▶ WHAT THE EXERCISE ASKS
Word for word, restate the lines from the start of the data below through the line containing "U3 pin STAT: PROG -> STAT".

Edit tracking data
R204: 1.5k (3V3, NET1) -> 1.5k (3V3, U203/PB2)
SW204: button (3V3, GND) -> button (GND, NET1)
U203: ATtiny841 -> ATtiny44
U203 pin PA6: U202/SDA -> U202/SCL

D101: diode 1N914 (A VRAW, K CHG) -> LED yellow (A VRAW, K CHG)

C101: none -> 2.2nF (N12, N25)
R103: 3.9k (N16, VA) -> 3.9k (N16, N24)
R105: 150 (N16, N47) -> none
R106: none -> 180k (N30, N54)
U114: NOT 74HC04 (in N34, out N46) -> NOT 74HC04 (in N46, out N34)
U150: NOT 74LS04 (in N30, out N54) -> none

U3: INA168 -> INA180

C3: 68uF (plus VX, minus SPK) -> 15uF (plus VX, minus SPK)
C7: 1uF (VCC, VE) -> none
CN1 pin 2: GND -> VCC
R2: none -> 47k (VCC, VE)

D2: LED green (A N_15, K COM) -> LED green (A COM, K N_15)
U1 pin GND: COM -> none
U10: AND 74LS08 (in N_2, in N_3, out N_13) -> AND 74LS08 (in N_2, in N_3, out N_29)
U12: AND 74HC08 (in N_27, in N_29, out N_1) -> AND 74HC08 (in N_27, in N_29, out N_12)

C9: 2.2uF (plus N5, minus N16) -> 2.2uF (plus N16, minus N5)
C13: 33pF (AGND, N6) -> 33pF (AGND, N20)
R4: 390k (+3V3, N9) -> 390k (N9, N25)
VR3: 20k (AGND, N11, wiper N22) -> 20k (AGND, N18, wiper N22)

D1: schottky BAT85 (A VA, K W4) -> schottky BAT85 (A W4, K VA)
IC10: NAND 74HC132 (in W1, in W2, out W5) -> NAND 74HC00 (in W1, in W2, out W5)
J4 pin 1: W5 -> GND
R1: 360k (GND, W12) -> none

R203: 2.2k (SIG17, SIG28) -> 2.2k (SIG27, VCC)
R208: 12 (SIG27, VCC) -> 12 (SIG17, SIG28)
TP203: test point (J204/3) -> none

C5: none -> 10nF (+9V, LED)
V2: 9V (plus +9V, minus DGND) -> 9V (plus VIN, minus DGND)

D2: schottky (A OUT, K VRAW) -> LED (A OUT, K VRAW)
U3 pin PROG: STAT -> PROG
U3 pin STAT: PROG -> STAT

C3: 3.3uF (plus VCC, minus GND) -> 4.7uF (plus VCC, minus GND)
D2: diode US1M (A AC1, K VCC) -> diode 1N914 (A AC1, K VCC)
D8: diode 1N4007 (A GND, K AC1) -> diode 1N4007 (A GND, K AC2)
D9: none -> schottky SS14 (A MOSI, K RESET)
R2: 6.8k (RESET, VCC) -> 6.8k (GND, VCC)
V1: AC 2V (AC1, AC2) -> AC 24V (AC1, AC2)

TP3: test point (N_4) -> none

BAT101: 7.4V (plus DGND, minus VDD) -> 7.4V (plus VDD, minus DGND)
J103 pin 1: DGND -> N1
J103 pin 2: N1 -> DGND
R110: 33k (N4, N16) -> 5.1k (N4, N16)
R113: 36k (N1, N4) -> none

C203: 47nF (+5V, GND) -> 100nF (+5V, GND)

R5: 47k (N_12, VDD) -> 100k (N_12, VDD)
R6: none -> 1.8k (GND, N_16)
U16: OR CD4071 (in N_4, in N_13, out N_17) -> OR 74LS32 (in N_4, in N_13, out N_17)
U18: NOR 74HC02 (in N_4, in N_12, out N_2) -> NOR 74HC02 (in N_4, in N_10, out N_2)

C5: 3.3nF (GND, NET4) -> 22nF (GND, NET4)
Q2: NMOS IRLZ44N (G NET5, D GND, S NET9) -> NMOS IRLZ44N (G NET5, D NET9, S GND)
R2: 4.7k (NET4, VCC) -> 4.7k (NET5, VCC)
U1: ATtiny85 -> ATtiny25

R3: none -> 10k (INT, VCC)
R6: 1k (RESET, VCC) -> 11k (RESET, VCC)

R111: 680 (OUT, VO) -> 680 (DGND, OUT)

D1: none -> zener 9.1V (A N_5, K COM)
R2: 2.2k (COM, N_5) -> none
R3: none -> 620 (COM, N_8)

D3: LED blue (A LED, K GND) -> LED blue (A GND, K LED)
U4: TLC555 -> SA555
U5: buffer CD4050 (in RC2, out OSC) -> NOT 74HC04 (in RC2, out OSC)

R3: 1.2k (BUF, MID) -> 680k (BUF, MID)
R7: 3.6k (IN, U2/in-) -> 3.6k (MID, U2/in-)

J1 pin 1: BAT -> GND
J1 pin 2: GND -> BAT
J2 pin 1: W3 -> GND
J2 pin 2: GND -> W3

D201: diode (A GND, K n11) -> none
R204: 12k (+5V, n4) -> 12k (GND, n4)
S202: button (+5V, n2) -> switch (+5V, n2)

▶ SOLUTION TO THE EXERCISE
R204: 1.5k (3V3, NET1) -> 1.5k (3V3, U203/PB2)
SW204: button (3V3, GND) -> button (GND, NET1)
U203: ATtiny841 -> ATtiny44
U203 pin PA6: U202/SDA -> U202/SCL

D101: diode 1N914 (A VRAW, K CHG) -> LED yellow (A VRAW, K CHG)

C101: none -> 2.2nF (N12, N25)
R103: 3.9k (N16, VA) -> 3.9k (N16, N24)
R105: 150 (N16, N47) -> none
R106: none -> 180k (N30, N54)
U114: NOT 74HC04 (in N34, out N46) -> NOT 74HC04 (in N46, out N34)
U150: NOT 74LS04 (in N30, out N54) -> none

U3: INA168 -> INA180

C3: 68uF (plus VX, minus SPK) -> 15uF (plus VX, minus SPK)
C7: 1uF (VCC, VE) -> none
CN1 pin 2: GND -> VCC
R2: none -> 47k (VCC, VE)

D2: LED green (A N_15, K COM) -> LED green (A COM, K N_15)
U1 pin GND: COM -> none
U10: AND 74LS08 (in N_2, in N_3, out N_13) -> AND 74LS08 (in N_2, in N_3, out N_29)
U12: AND 74HC08 (in N_27, in N_29, out N_1) -> AND 74HC08 (in N_27, in N_29, out N_12)

C9: 2.2uF (plus N5, minus N16) -> 2.2uF (plus N16, minus N5)
C13: 33pF (AGND, N6) -> 33pF (AGND, N20)
R4: 390k (+3V3, N9) -> 390k (N9, N25)
VR3: 20k (AGND, N11, wiper N22) -> 20k (AGND, N18, wiper N22)

D1: schottky BAT85 (A VA, K W4) -> schottky BAT85 (A W4, K VA)
IC10: NAND 74HC132 (in W1, in W2, out W5) -> NAND 74HC00 (in W1, in W2, out W5)
J4 pin 1: W5 -> GND
R1: 360k (GND, W12) -> none

R203: 2.2k (SIG17, SIG28) -> 2.2k (SIG27, VCC)
R208: 12 (SIG27, VCC) -> 12 (SIG17, SIG28)
TP203: test point (J204/3) -> none

C5: none -> 10nF (+9V, LED)
V2: 9V (plus +9V, minus DGND) -> 9V (plus VIN, minus DGND)

D2: schottky (A OUT, K VRAW) -> LED (A OUT, K VRAW)
U3 pin PROG: STAT -> PROG
U3 pin STAT: PROG -> STAT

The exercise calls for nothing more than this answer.